* WHAT YOU NEED TO DO
Please restate each line of the data below exactly. Omit all images.
LISTED ENTRIES START
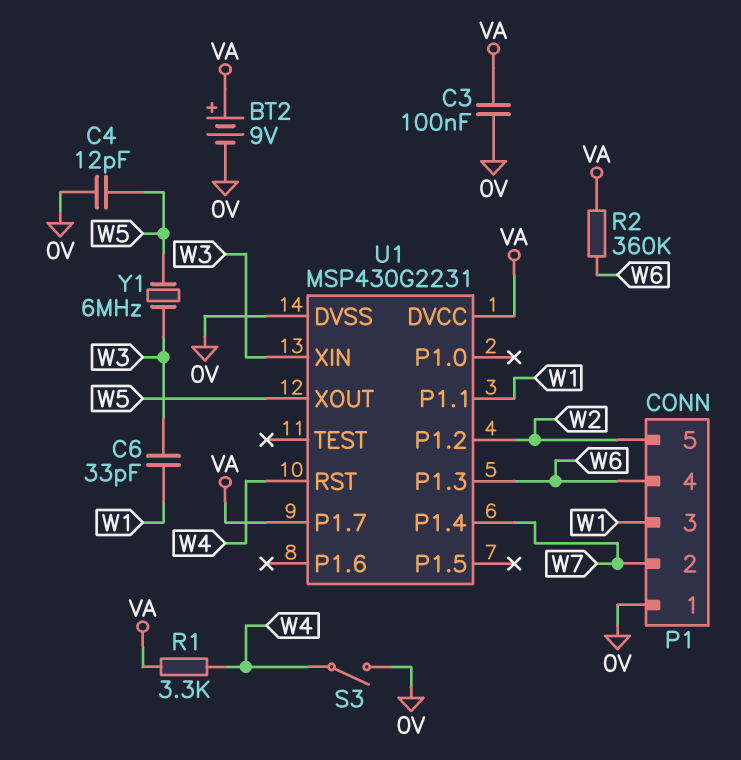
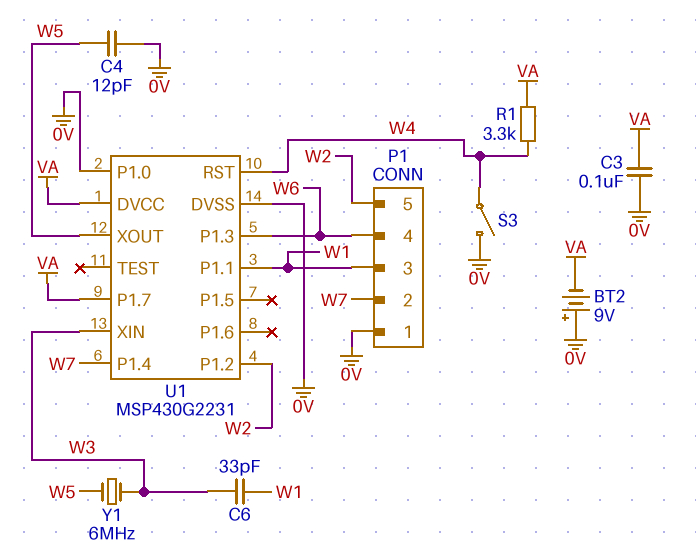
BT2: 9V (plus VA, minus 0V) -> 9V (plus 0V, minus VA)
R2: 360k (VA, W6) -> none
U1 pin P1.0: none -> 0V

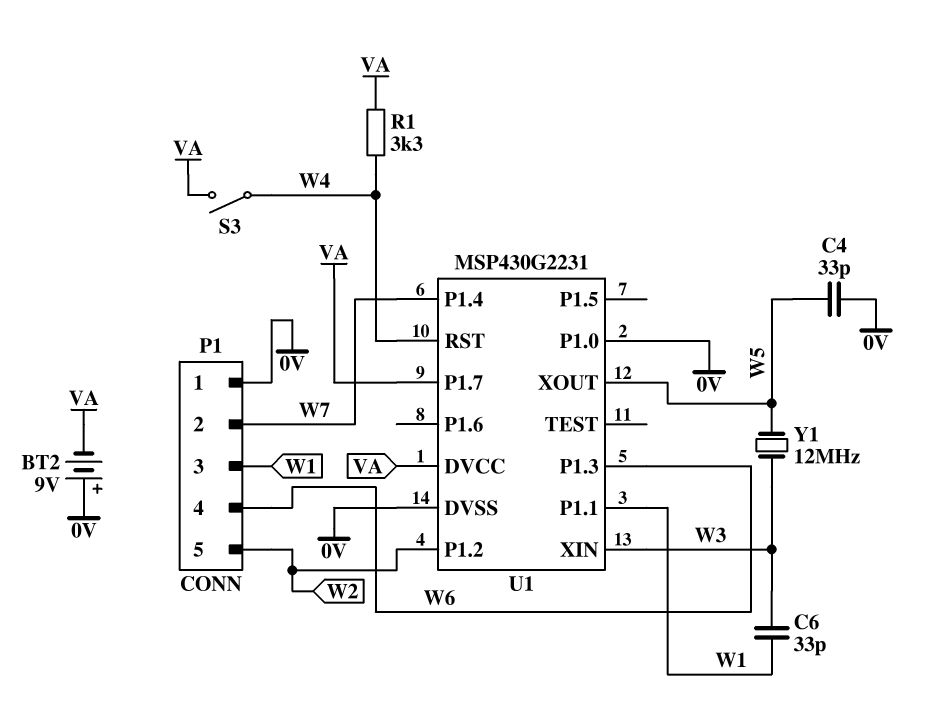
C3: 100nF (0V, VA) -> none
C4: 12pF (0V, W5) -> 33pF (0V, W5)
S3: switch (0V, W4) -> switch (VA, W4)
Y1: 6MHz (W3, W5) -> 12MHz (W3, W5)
LISTED ENTRIES END
* TASK RESPONSE
BT2: 9V (plus VA, minus 0V) -> 9V (plus 0V, minus VA)
R2: 360k (VA, W6) -> none
U1 pin P1.0: none -> 0V

C3: 100nF (0V, VA) -> none
C4: 12pF (0V, W5) -> 33pF (0V, W5)
S3: switch (0V, W4) -> switch (VA, W4)
Y1: 6MHz (W3, W5) -> 12MHz (W3, W5)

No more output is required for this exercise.